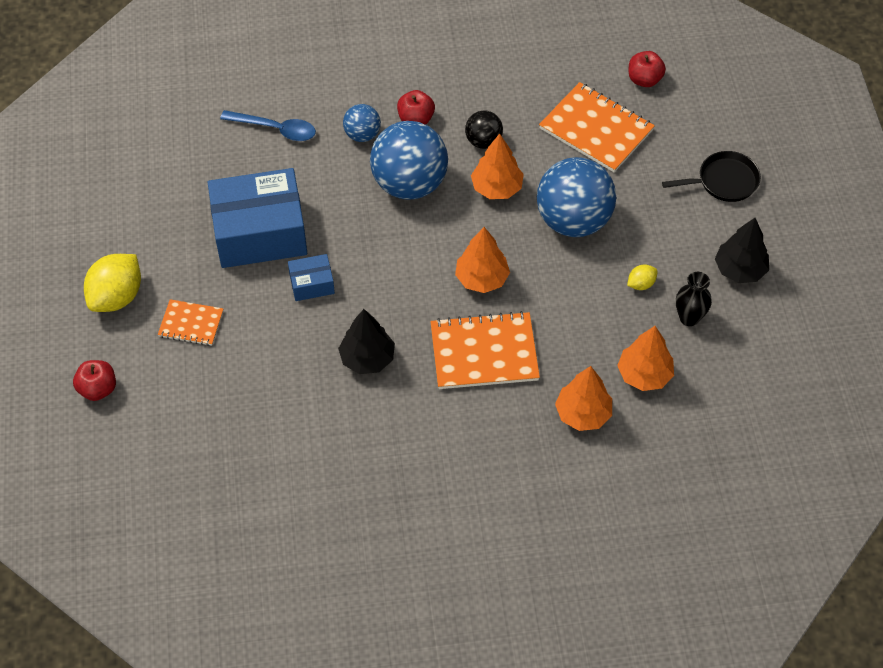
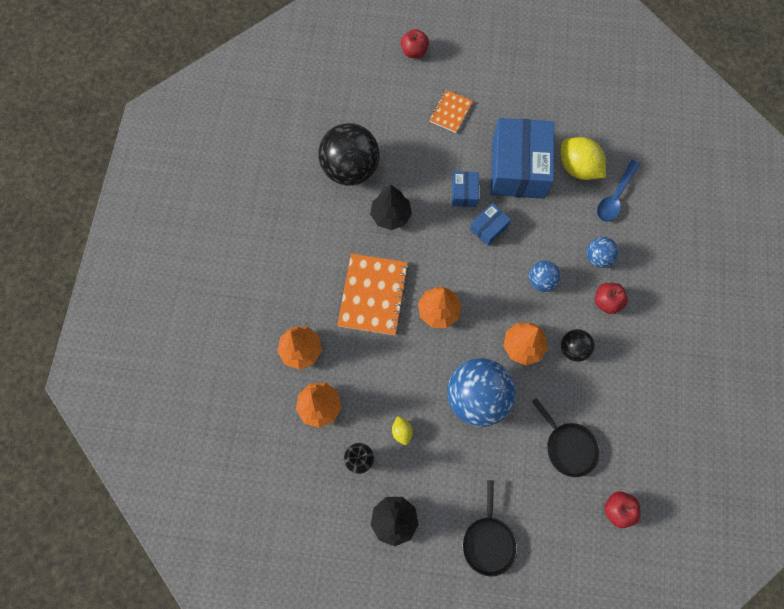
camera: 105 degrees right, 15 degrees up
(117, 296) = (484, 72): yellow lemon -> yellow lemon (577, 168)
(310, 423) = (350, 169): none -> black ball
(354, 248) = (488, 228): none -> blue box
(409, 184) = (541, 281): blue ball -> blue ball, size x0.50
(596, 129) = (568, 446): orange notebook -> black pan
....................
__Directions__.
Copy over exactly the lines above from the one with "(310, 423) = (350, 169): none -> black ball" to the last, both included, and no others.

__Worked solution__.
(310, 423) = (350, 169): none -> black ball
(354, 248) = (488, 228): none -> blue box
(409, 184) = (541, 281): blue ball -> blue ball, size x0.50
(596, 129) = (568, 446): orange notebook -> black pan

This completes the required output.